• **TRY IT**
Reproduce all entries precisely, down to the last character.

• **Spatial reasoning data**
● ● ● ● ●
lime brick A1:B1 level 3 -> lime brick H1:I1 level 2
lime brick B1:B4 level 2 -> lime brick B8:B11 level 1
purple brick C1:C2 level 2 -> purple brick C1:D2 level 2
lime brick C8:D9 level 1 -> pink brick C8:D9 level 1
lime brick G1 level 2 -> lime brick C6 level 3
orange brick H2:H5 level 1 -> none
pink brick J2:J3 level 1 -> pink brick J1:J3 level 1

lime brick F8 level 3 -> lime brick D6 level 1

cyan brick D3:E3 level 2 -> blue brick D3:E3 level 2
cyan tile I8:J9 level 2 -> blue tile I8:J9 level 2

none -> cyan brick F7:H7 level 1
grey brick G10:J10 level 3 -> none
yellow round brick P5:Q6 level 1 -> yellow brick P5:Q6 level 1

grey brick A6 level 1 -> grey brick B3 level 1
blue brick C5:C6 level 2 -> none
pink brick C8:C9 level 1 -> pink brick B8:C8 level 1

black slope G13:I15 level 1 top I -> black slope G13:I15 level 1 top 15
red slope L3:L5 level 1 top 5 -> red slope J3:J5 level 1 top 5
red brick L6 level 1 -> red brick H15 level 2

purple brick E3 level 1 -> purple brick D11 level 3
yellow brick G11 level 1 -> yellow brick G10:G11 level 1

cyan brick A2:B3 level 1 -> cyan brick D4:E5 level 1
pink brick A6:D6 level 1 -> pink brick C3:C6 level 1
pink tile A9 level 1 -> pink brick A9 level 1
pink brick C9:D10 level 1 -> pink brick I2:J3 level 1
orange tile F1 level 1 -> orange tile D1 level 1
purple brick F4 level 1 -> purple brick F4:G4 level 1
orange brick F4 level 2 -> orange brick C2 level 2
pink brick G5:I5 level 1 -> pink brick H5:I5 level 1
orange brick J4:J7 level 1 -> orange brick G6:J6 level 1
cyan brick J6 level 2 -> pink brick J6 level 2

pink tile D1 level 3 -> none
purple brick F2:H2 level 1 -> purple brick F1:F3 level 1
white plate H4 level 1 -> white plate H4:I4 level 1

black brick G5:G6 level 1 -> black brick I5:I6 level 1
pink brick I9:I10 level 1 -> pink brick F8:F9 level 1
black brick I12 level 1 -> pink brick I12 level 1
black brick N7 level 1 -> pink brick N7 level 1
● ● ● ● ●
• **RESULT FOR THIS EXERCISE**
lime brick A1:B1 level 3 -> lime brick H1:I1 level 2
lime brick B1:B4 level 2 -> lime brick B8:B11 level 1
purple brick C1:C2 level 2 -> purple brick C1:D2 level 2
lime brick C8:D9 level 1 -> pink brick C8:D9 level 1
lime brick G1 level 2 -> lime brick C6 level 3
orange brick H2:H5 level 1 -> none
pink brick J2:J3 level 1 -> pink brick J1:J3 level 1

lime brick F8 level 3 -> lime brick D6 level 1

cyan brick D3:E3 level 2 -> blue brick D3:E3 level 2
cyan tile I8:J9 level 2 -> blue tile I8:J9 level 2

none -> cyan brick F7:H7 level 1
grey brick G10:J10 level 3 -> none
yellow round brick P5:Q6 level 1 -> yellow brick P5:Q6 level 1

grey brick A6 level 1 -> grey brick B3 level 1
blue brick C5:C6 level 2 -> none
pink brick C8:C9 level 1 -> pink brick B8:C8 level 1

black slope G13:I15 level 1 top I -> black slope G13:I15 level 1 top 15
red slope L3:L5 level 1 top 5 -> red slope J3:J5 level 1 top 5
red brick L6 level 1 -> red brick H15 level 2

purple brick E3 level 1 -> purple brick D11 level 3
yellow brick G11 level 1 -> yellow brick G10:G11 level 1

cyan brick A2:B3 level 1 -> cyan brick D4:E5 level 1
pink brick A6:D6 level 1 -> pink brick C3:C6 level 1
pink tile A9 level 1 -> pink brick A9 level 1
pink brick C9:D10 level 1 -> pink brick I2:J3 level 1
orange tile F1 level 1 -> orange tile D1 level 1
purple brick F4 level 1 -> purple brick F4:G4 level 1
orange brick F4 level 2 -> orange brick C2 level 2
pink brick G5:I5 level 1 -> pink brick H5:I5 level 1
orange brick J4:J7 level 1 -> orange brick G6:J6 level 1
cyan brick J6 level 2 -> pink brick J6 level 2

pink tile D1 level 3 -> none
purple brick F2:H2 level 1 -> purple brick F1:F3 level 1
white plate H4 level 1 -> white plate H4:I4 level 1

black brick G5:G6 level 1 -> black brick I5:I6 level 1
pink brick I9:I10 level 1 -> pink brick F8:F9 level 1
black brick I12 level 1 -> pink brick I12 level 1
black brick N7 level 1 -> pink brick N7 level 1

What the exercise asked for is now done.